§ WHAT YOU SHOULD DO
Word for word, copy the lines from the one with "none -> yellow cone B4 level 1" to the last line of the data below, counting both, and keep every picture out.

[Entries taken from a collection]
################

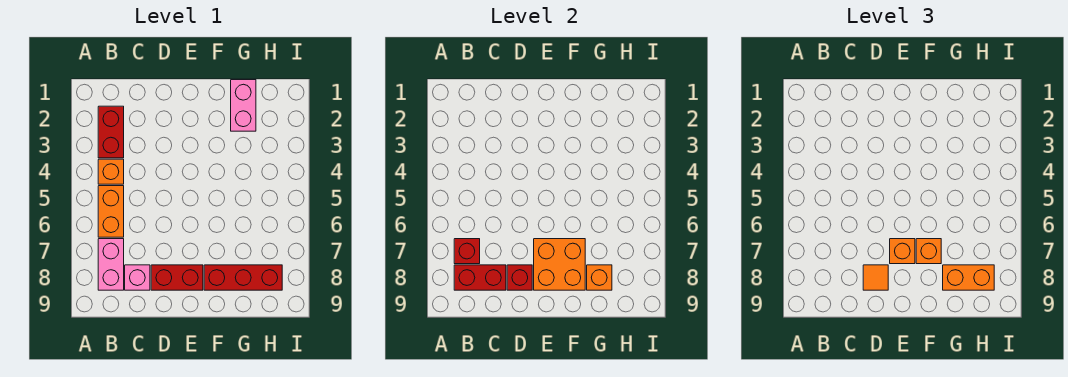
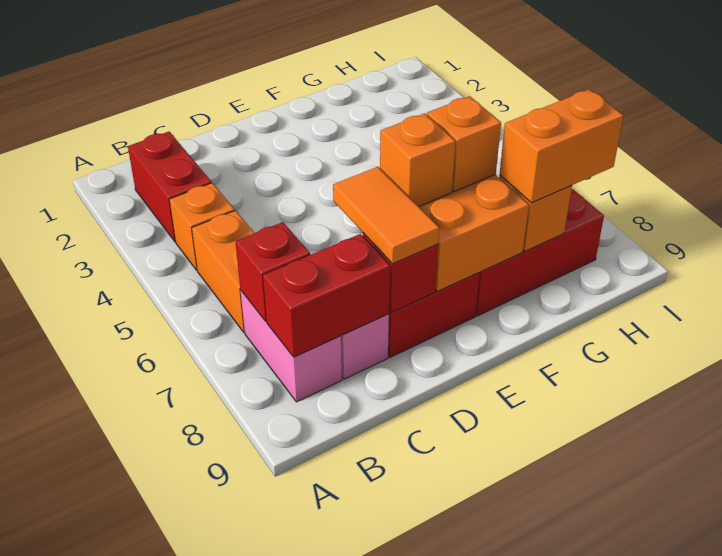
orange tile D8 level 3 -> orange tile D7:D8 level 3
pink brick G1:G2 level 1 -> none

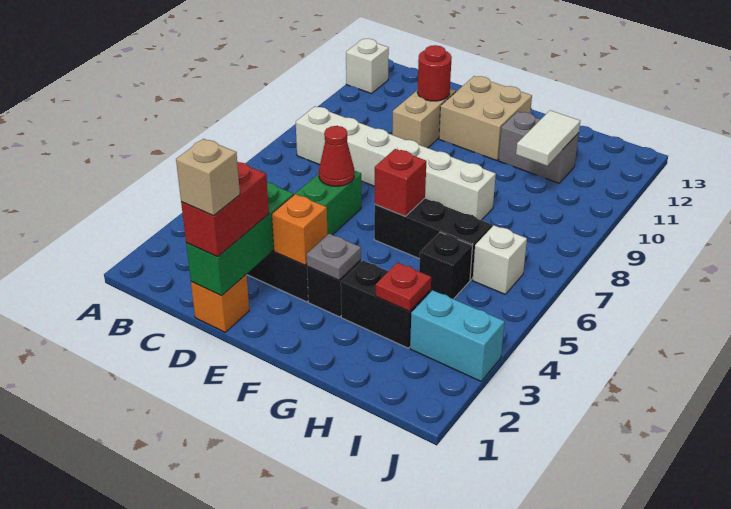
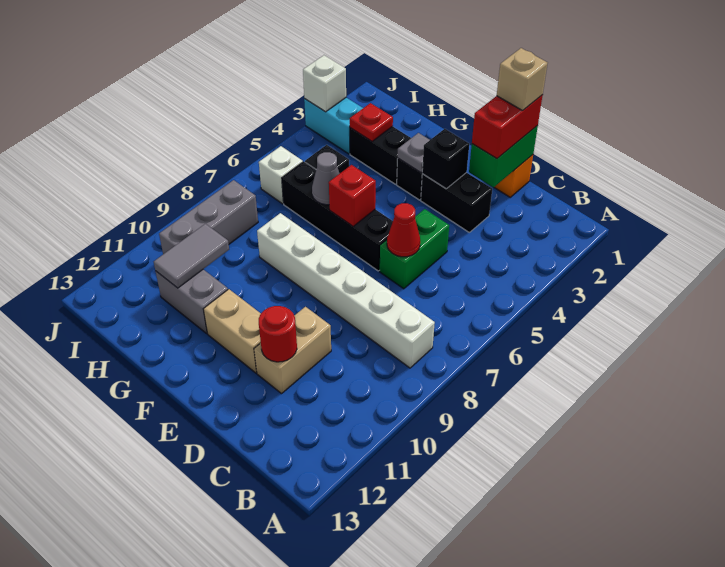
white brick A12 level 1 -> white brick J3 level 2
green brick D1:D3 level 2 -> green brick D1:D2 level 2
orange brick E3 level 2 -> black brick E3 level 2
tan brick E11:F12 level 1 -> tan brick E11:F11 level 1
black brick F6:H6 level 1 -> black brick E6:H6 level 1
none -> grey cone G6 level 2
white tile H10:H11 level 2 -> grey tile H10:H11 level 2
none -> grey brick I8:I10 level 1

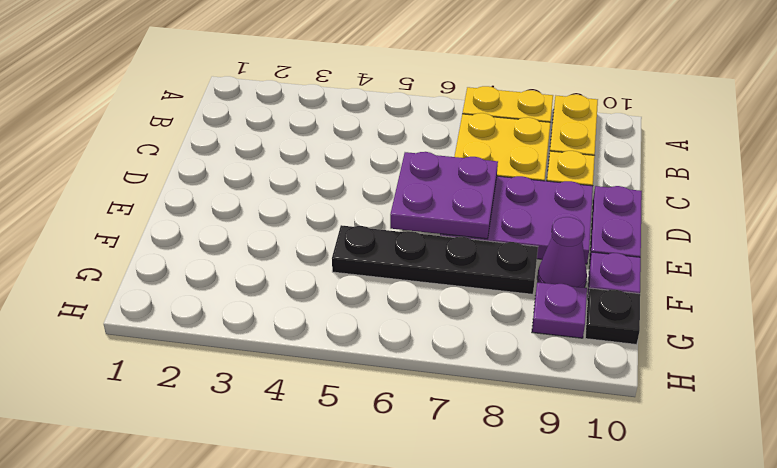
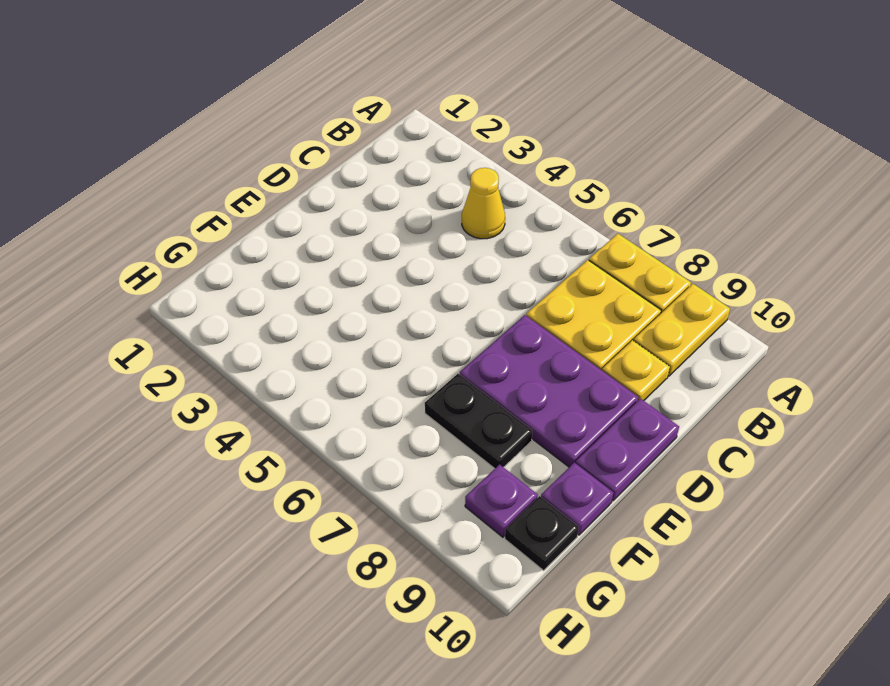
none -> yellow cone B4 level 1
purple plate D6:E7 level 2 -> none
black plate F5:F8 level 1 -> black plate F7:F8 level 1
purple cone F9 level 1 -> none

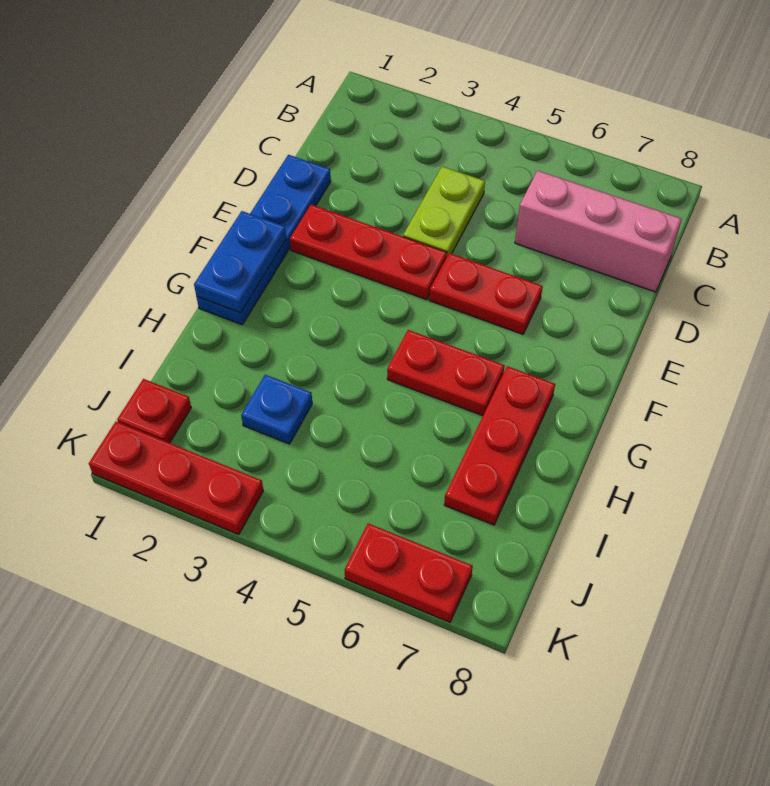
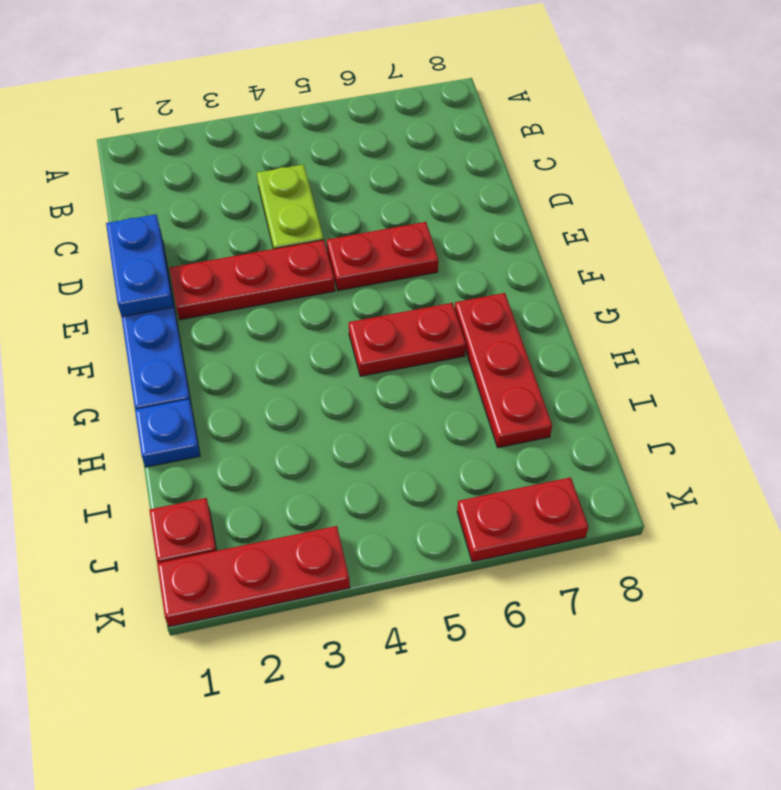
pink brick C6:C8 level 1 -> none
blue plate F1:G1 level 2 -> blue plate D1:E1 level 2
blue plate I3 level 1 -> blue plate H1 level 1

################

§ WORKED SOLUTION
none -> yellow cone B4 level 1
purple plate D6:E7 level 2 -> none
black plate F5:F8 level 1 -> black plate F7:F8 level 1
purple cone F9 level 1 -> none

pink brick C6:C8 level 1 -> none
blue plate F1:G1 level 2 -> blue plate D1:E1 level 2
blue plate I3 level 1 -> blue plate H1 level 1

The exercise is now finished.